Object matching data
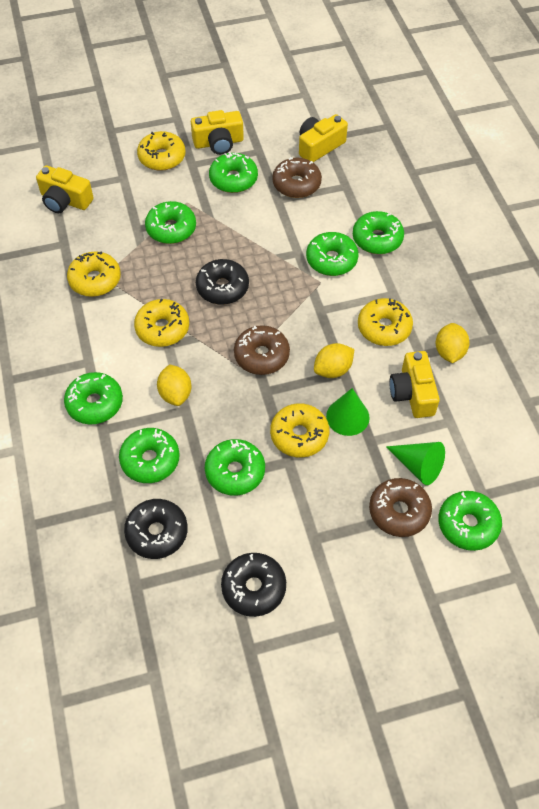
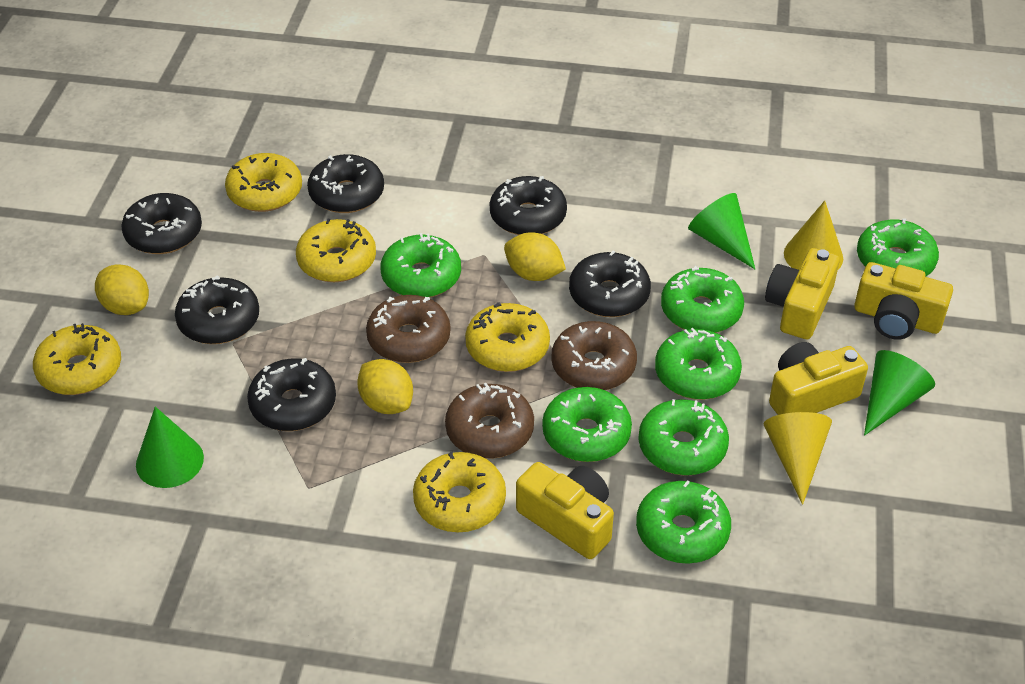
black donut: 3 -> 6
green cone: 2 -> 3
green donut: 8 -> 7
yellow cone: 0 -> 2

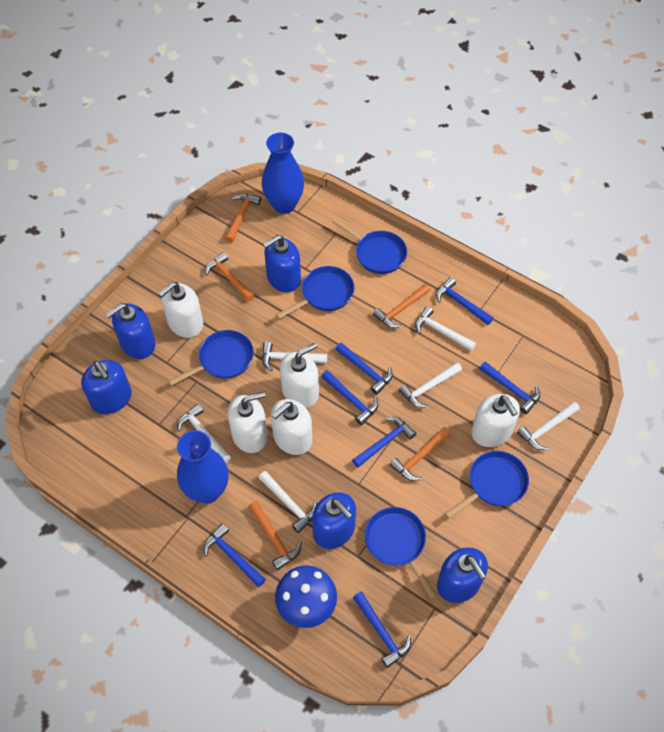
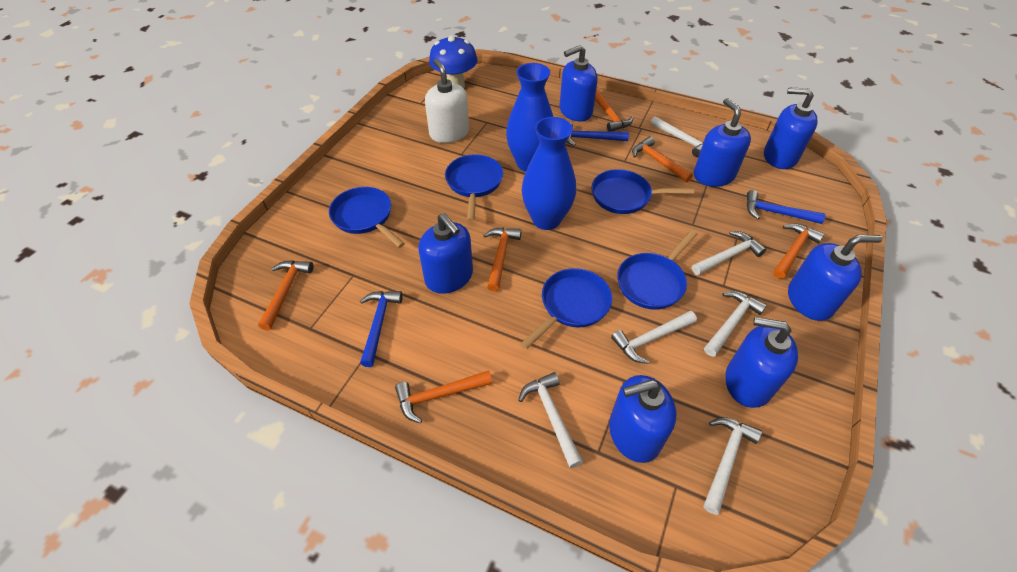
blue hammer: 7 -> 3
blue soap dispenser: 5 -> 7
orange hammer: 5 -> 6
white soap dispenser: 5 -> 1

## Your task
If a line of the data above contains "soap", copy it out.

## Response
blue soap dispenser: 5 -> 7
white soap dispenser: 5 -> 1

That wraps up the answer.